Given data:
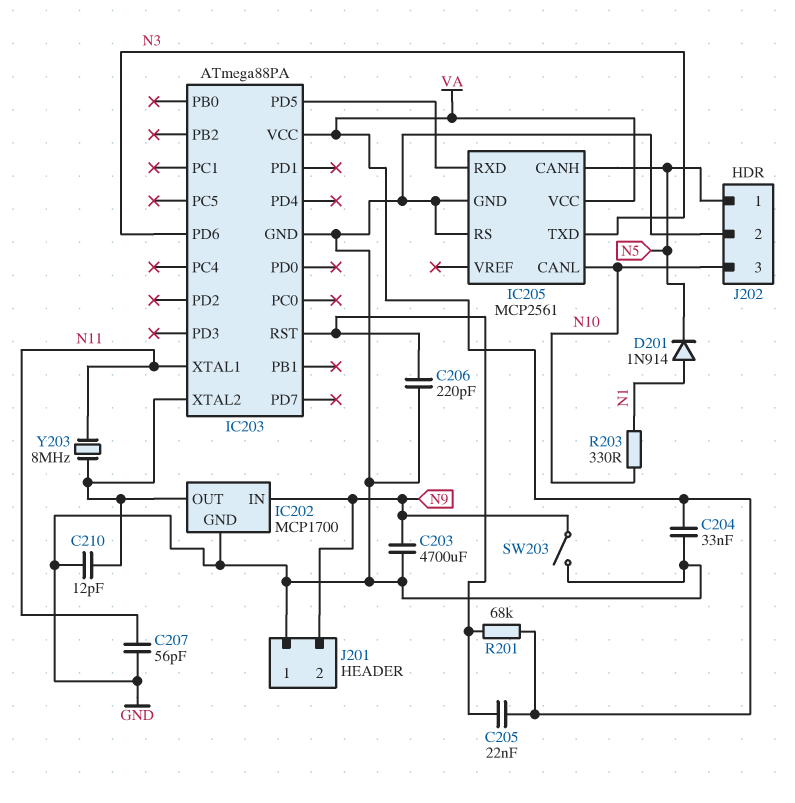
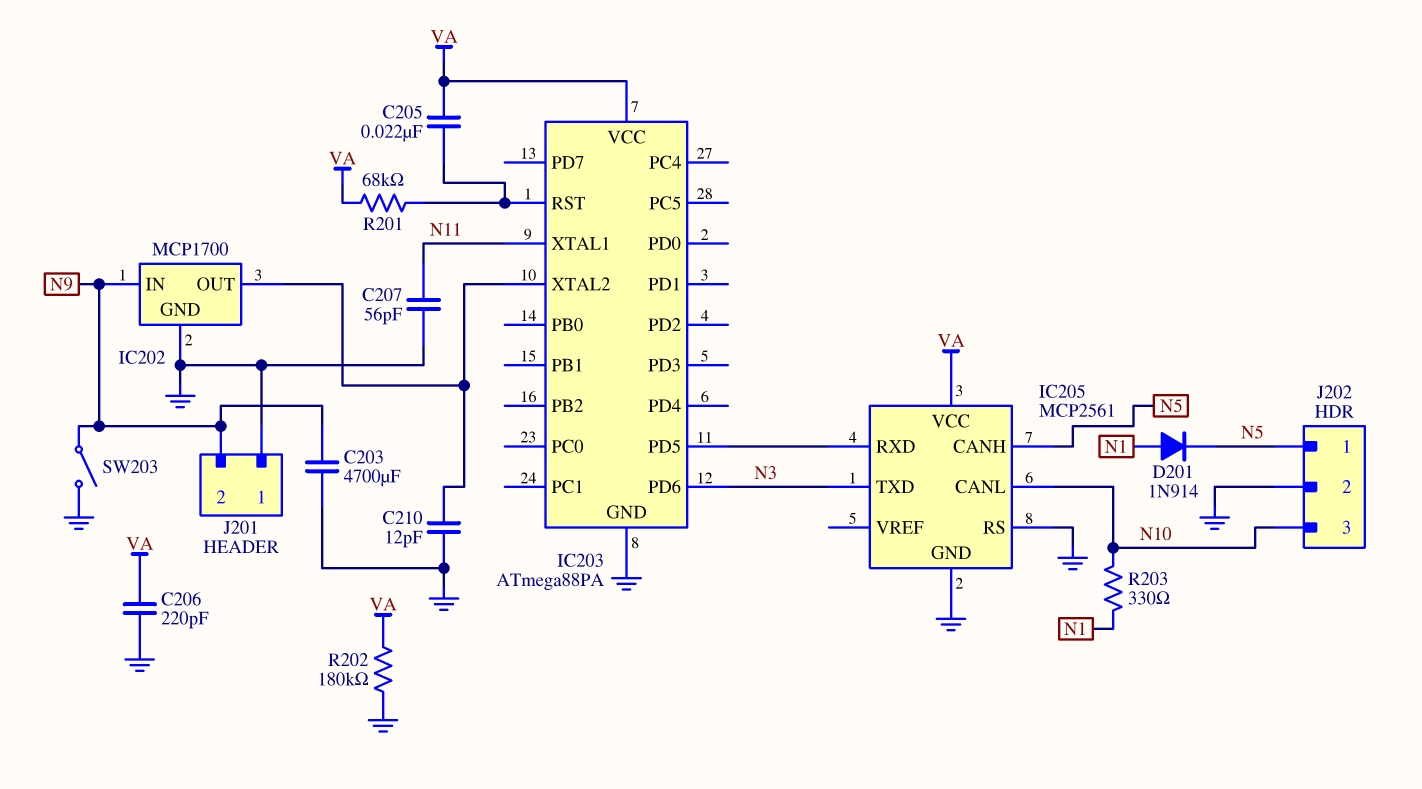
C204: 33nF (GND, VA) -> none
C206: 220pF (GND, IC203/RST) -> 220pF (GND, VA)
R202: none -> 180k (GND, VA)
Y203: 8MHz (IC202/OUT, N11) -> none

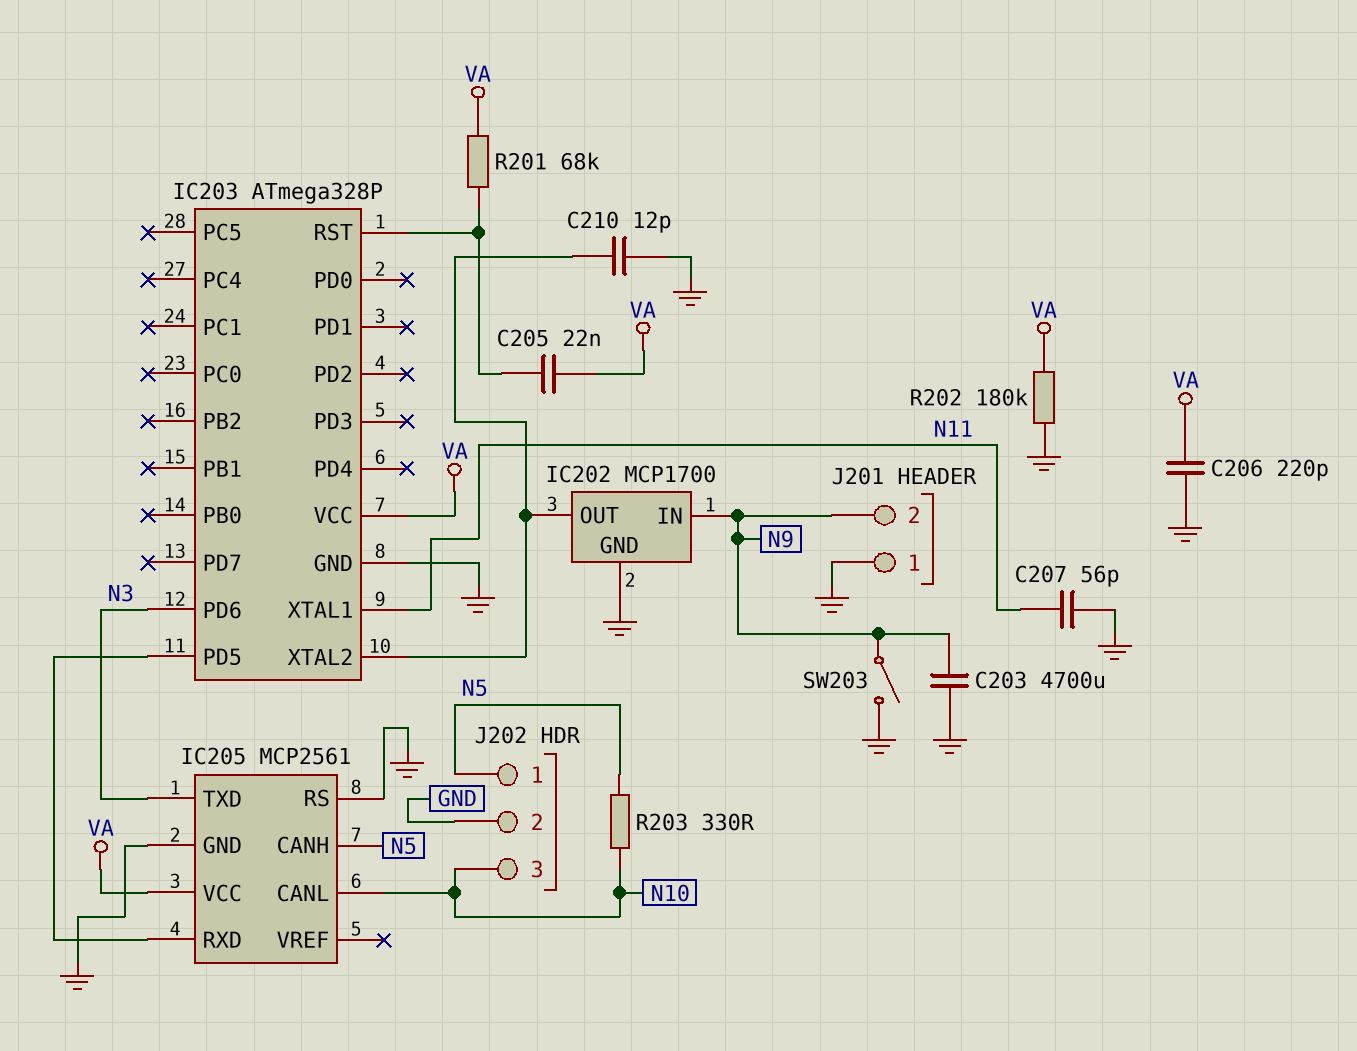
D201: diode 1N914 (A N1, K N5) -> none
IC203: ATmega88PA -> ATmega328P
R203: 330 (N1, N10) -> 330 (N5, N10)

What you need to do:
Start printing at the line with "IC203: ATmega88PA -> ATmega328P" and stop after the final line of the listing above, keeping every line exact.

Output:
IC203: ATmega88PA -> ATmega328P
R203: 330 (N1, N10) -> 330 (N5, N10)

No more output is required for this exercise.